What is needed: Below are records; reproduce exactly the lines from the one that has "(386, 234) = (368, 163): white" through the one that has "(665, 518) = (416, 456): purple", ends included, and nothing more.
*** Opening Given information ***
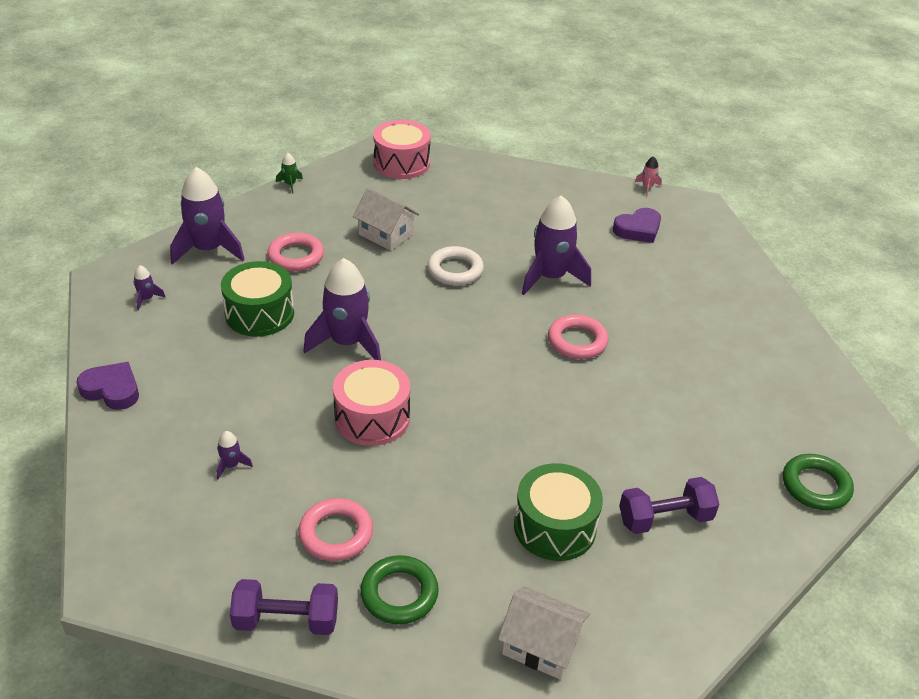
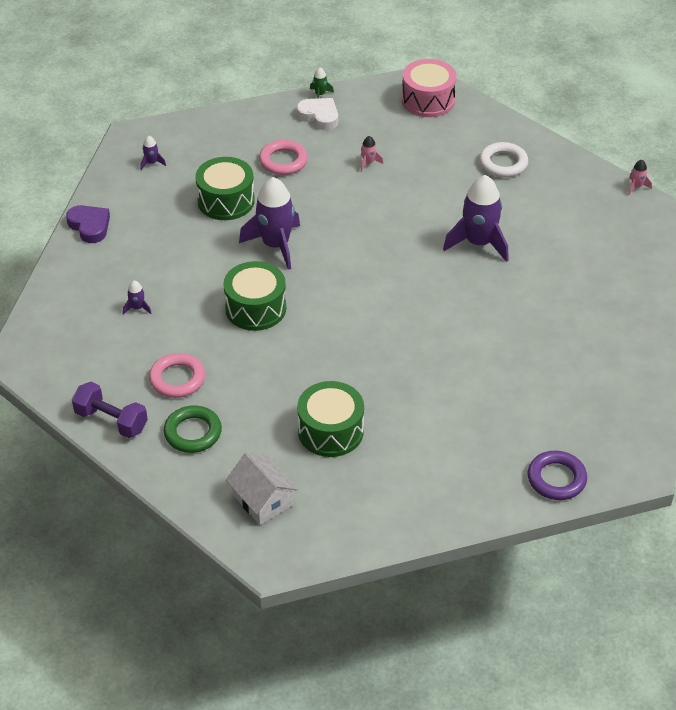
camera: 30 degrees right, 5 degrees up
(208, 249) = (220, 135): purple rocket -> none
(304, 204) = (319, 116): none -> white heart
(372, 417) = (255, 308): pink drum -> green drum
(386, 234) = (368, 163): white house -> pink rocket
(455, 270) = (402, 212): white ring -> white ring (503, 163)
(577, 341) = (457, 303): pink ring -> none
(638, 229) = (592, 224): purple heart -> none
(665, 518) = (416, 456): purple dumbbell -> none
(815, 486) = (556, 479): green ring -> purple ring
*** Closing Given information ***
Answer box:
(386, 234) = (368, 163): white house -> pink rocket
(455, 270) = (402, 212): white ring -> white ring (503, 163)
(577, 341) = (457, 303): pink ring -> none
(638, 229) = (592, 224): purple heart -> none
(665, 518) = (416, 456): purple dumbbell -> none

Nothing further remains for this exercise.